WORK REQUIRED
Exactly as written, please set down all of the entries again, with no pictures.

[Source records]
#####

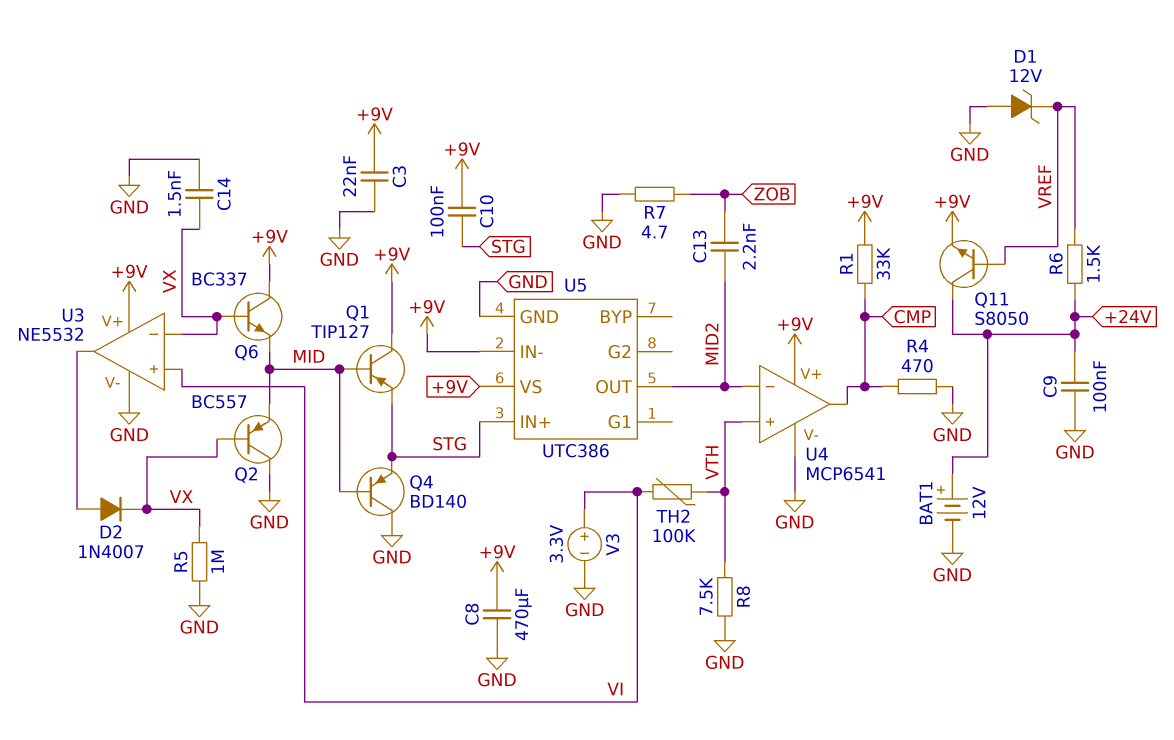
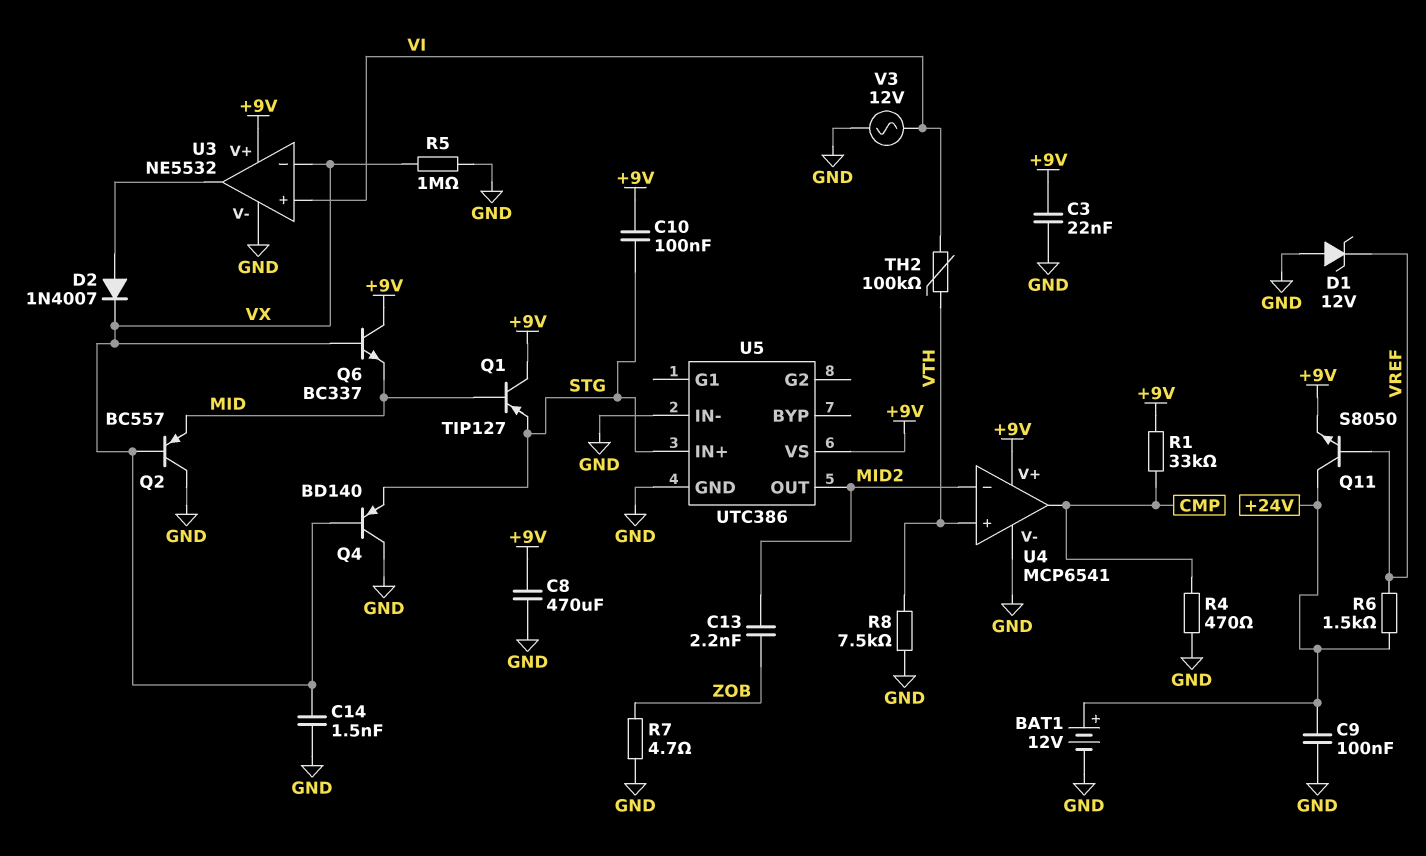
Q4: PNP BD140 (B MID, C GND, E STG) -> PNP BD140 (B VX, C GND, E STG)
U5 pin IN-: +9V -> GND
V3: 3.3V (plus VI, minus GND) -> AC 12V (GND, VI)

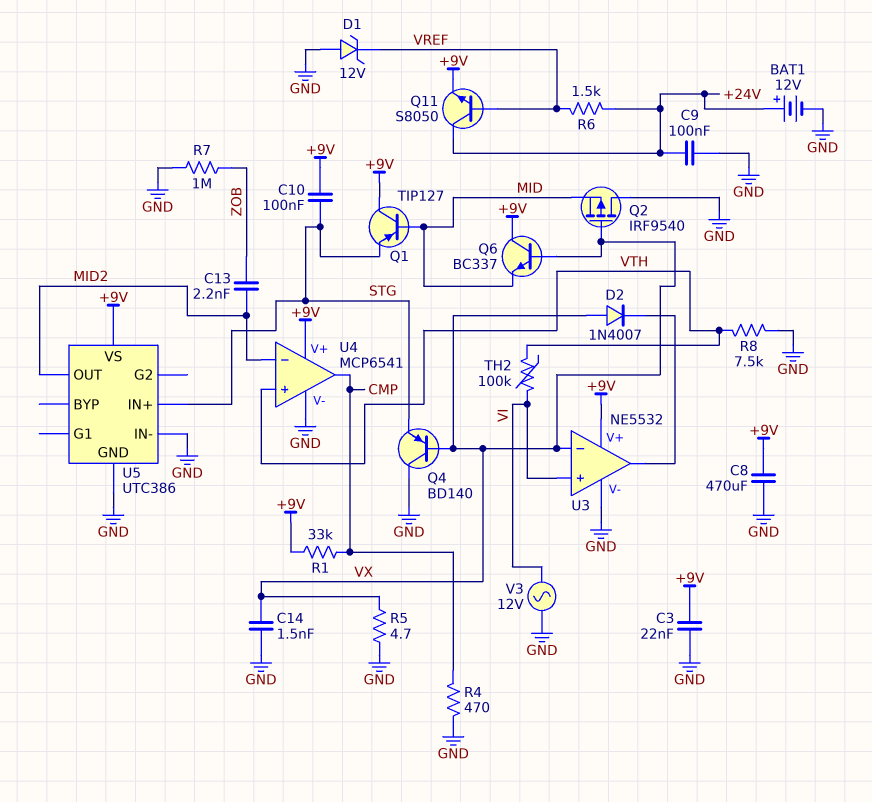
D2: diode 1N4007 (A U3/out, K VX) -> diode 1N4007 (A VX, K U3/out)
Q2: PNP BC557 (B VX, C GND, E MID) -> PMOS IRF9540 (G VX, D GND, S MID)
R5: 1M (GND, VX) -> 4.7 (GND, VX)
R7: 4.7 (GND, ZOB) -> 1M (GND, ZOB)

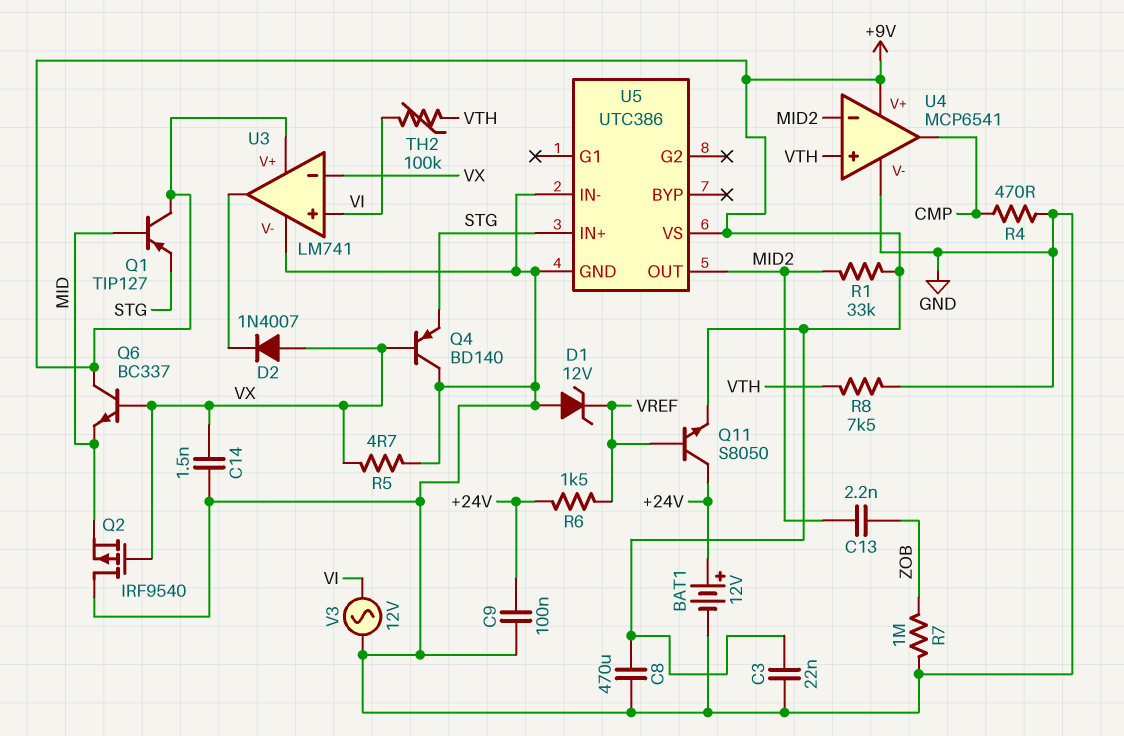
C10: 100nF (+9V, STG) -> none
R1: 33k (+9V, CMP) -> 33k (+9V, MID2)
U3: NE5532 -> LM741

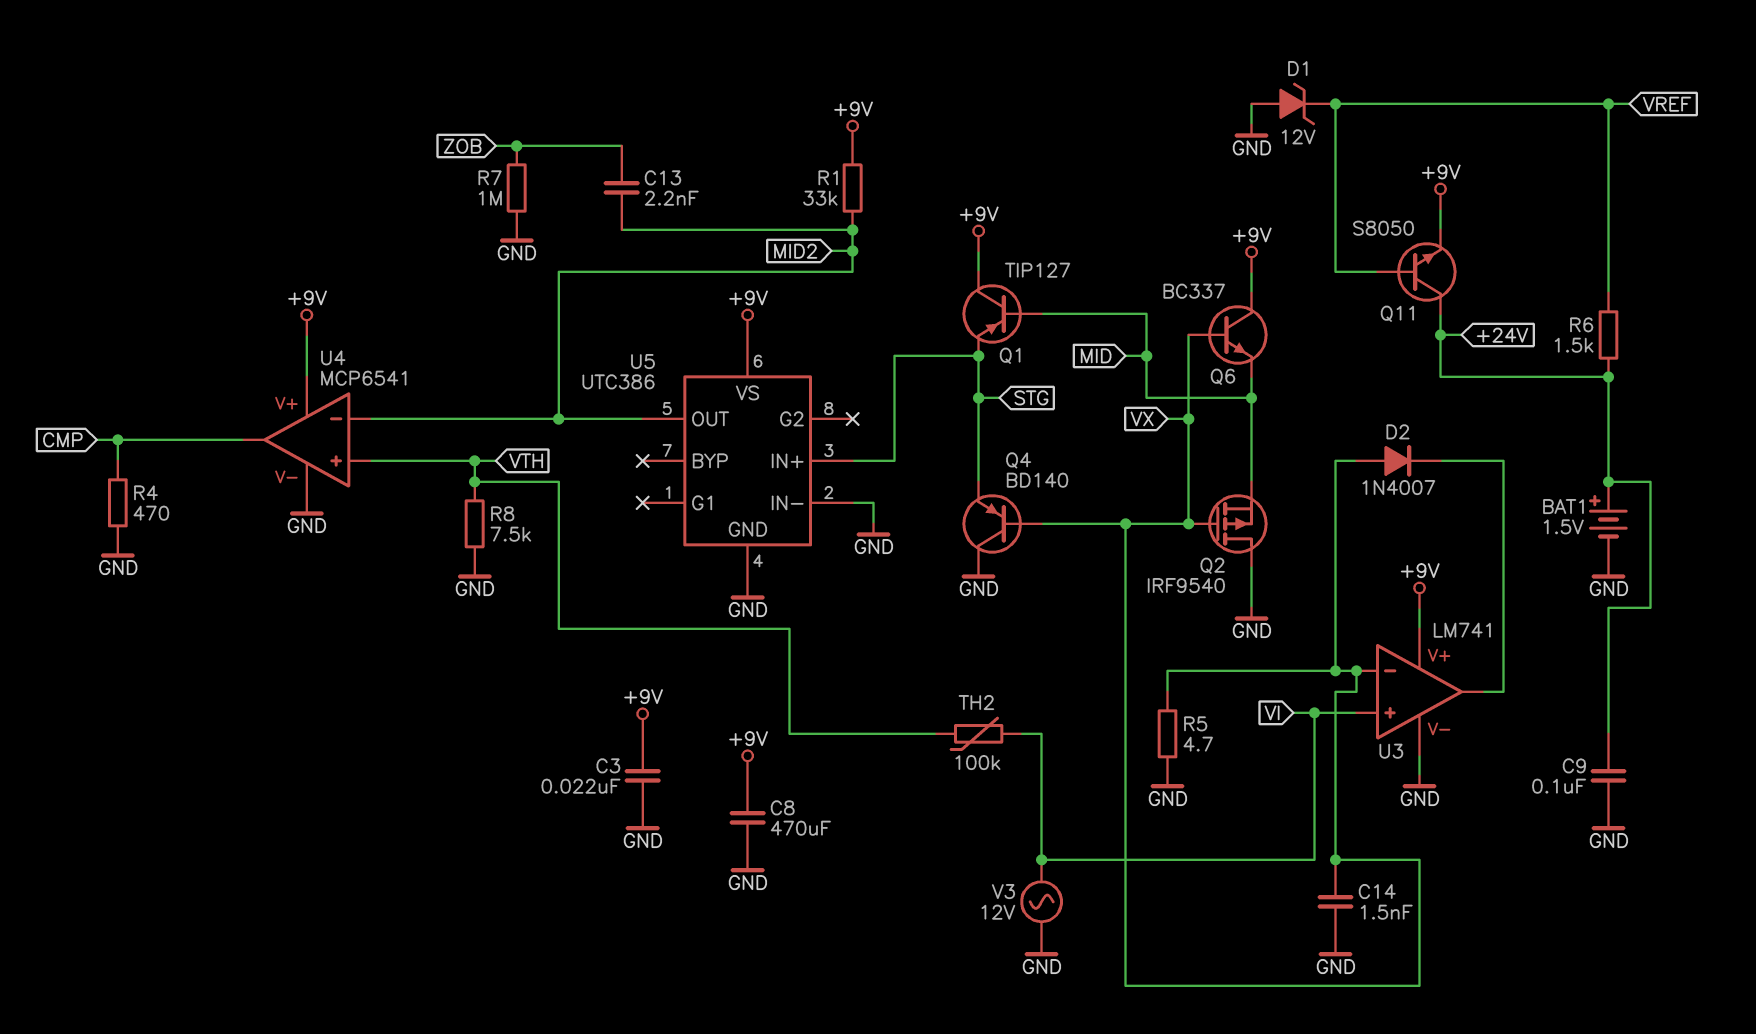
BAT1: 12V (plus +24V, minus GND) -> 1.5V (plus +24V, minus GND)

#####

FINISHED EXERCISE
Q4: PNP BD140 (B MID, C GND, E STG) -> PNP BD140 (B VX, C GND, E STG)
U5 pin IN-: +9V -> GND
V3: 3.3V (plus VI, minus GND) -> AC 12V (GND, VI)

D2: diode 1N4007 (A U3/out, K VX) -> diode 1N4007 (A VX, K U3/out)
Q2: PNP BC557 (B VX, C GND, E MID) -> PMOS IRF9540 (G VX, D GND, S MID)
R5: 1M (GND, VX) -> 4.7 (GND, VX)
R7: 4.7 (GND, ZOB) -> 1M (GND, ZOB)

C10: 100nF (+9V, STG) -> none
R1: 33k (+9V, CMP) -> 33k (+9V, MID2)
U3: NE5532 -> LM741

BAT1: 12V (plus +24V, minus GND) -> 1.5V (plus +24V, minus GND)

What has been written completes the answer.